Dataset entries

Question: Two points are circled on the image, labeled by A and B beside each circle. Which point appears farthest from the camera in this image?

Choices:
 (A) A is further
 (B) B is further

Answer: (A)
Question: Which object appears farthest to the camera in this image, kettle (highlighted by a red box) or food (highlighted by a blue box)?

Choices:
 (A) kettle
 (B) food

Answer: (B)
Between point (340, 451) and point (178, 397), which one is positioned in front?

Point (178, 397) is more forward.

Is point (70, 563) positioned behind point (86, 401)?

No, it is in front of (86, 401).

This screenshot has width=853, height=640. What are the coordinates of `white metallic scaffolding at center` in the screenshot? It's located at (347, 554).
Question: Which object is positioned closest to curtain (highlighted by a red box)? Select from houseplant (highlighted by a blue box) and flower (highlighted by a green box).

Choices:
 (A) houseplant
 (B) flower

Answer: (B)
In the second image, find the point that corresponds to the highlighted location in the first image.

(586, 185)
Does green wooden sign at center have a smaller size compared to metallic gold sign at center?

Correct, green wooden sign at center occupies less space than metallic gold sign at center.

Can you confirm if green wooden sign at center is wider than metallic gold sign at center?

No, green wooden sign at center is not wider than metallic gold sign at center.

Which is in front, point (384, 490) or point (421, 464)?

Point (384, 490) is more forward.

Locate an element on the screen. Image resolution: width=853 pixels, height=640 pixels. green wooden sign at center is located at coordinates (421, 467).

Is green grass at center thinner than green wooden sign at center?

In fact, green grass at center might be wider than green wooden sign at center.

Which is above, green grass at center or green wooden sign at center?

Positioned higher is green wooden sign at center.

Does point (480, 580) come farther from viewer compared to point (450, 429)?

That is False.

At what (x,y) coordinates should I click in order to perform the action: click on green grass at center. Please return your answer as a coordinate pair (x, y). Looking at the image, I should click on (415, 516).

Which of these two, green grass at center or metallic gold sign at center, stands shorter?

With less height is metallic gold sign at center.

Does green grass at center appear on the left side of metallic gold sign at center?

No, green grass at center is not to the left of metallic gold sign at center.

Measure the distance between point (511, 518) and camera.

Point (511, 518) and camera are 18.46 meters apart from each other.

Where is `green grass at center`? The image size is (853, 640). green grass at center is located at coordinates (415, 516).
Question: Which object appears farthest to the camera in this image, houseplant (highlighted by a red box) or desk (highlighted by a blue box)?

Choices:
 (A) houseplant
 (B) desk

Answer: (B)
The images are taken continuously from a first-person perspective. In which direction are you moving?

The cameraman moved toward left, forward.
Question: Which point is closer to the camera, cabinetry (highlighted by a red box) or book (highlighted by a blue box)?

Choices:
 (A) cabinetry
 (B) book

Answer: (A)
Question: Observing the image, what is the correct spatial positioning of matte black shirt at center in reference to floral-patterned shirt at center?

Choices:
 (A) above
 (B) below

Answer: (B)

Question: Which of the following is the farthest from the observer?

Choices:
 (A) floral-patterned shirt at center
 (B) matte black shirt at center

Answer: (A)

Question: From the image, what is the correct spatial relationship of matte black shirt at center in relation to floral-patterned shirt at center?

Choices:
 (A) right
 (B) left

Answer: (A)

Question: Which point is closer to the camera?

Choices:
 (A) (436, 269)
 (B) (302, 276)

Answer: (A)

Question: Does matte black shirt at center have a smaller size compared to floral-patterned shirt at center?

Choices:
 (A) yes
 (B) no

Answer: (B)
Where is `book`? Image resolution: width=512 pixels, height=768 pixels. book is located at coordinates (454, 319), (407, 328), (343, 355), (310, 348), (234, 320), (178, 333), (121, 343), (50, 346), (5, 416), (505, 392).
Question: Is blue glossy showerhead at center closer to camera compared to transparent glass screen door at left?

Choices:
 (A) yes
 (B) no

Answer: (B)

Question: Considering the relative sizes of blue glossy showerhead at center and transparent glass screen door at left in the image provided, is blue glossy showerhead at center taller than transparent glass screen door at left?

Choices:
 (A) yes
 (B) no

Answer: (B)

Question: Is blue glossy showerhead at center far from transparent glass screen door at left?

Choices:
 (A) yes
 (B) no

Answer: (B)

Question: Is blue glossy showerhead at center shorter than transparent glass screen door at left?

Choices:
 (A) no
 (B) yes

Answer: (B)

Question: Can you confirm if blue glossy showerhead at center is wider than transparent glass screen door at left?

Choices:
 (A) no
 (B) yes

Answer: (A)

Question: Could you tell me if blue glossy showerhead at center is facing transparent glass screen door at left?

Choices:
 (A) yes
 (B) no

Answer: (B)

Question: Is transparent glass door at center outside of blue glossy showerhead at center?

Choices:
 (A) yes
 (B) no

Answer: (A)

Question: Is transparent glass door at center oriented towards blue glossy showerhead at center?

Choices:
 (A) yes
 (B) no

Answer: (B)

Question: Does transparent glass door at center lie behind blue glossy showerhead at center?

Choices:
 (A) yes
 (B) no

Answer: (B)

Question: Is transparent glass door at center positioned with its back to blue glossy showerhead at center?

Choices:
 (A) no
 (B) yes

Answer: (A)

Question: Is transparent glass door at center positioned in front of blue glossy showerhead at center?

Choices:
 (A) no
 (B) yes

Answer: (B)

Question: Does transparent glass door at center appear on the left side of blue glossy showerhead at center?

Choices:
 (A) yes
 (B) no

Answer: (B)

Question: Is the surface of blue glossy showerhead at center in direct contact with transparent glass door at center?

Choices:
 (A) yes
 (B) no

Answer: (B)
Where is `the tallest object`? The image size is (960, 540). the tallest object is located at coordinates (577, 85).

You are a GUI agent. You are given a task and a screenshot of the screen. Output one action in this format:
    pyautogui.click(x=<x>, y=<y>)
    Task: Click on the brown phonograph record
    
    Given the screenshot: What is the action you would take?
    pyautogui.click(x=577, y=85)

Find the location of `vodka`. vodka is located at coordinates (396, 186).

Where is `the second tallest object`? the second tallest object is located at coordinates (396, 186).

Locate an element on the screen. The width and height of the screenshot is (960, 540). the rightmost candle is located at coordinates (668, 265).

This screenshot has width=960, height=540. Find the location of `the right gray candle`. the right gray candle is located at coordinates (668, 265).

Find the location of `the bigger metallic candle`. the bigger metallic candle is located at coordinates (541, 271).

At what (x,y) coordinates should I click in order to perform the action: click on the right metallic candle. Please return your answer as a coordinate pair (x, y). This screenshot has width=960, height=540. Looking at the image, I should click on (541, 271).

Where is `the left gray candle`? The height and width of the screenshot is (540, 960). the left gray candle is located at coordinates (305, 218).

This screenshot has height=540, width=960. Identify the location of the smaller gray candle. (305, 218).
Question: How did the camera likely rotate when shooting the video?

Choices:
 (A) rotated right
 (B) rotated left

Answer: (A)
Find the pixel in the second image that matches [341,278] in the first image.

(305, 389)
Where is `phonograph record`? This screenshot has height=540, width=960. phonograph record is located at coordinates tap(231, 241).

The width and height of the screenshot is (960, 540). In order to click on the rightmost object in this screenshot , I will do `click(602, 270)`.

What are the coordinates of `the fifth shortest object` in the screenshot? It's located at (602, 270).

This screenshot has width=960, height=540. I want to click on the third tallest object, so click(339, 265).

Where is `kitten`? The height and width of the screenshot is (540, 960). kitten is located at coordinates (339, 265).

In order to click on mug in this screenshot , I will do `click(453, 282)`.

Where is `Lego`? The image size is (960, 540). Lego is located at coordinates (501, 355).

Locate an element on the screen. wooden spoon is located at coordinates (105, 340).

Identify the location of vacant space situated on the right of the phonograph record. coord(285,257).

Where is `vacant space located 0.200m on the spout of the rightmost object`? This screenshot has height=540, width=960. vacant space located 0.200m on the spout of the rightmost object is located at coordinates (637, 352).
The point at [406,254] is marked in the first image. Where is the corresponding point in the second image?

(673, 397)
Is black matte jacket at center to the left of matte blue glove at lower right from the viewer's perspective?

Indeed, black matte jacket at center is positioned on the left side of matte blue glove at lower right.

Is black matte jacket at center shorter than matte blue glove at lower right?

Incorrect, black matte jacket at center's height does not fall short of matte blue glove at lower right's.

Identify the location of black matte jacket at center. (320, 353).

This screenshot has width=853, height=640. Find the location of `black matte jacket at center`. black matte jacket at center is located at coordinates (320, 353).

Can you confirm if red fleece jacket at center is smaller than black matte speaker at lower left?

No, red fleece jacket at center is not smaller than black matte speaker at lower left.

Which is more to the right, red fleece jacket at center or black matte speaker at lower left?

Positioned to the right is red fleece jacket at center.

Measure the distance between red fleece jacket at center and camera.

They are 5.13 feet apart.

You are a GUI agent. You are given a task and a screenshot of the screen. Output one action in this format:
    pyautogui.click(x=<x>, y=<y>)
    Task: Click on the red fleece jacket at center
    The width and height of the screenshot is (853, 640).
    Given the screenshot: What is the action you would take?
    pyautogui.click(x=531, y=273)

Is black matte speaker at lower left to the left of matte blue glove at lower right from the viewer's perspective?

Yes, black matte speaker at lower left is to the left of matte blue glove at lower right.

## What you will do
Rewrite the entries above as a numbered list, from the first line of the entries through the line containing "No, it is in front of (86, 401).", leaving out blank lines.

## Exercise output
1. Question: Two points are circled on the image, labeled by A and B beside each circle. Which point appears farthest from the camera in this image?
2. Choices:
3.  (A) A is further
4.  (B) B is further
5. Answer: (A)
6. Question: Which object appears farthest to the camera in this image, kettle (highlighted by a red box) or food (highlighted by a blue box)?
7. Choices:
8.  (A) kettle
9.  (B) food
10. Answer: (B)
11. Between point (340, 451) and point (178, 397), which one is positioned in front?
12. Point (178, 397) is more forward.
13. Is point (70, 563) positioned behind point (86, 401)?
14. No, it is in front of (86, 401).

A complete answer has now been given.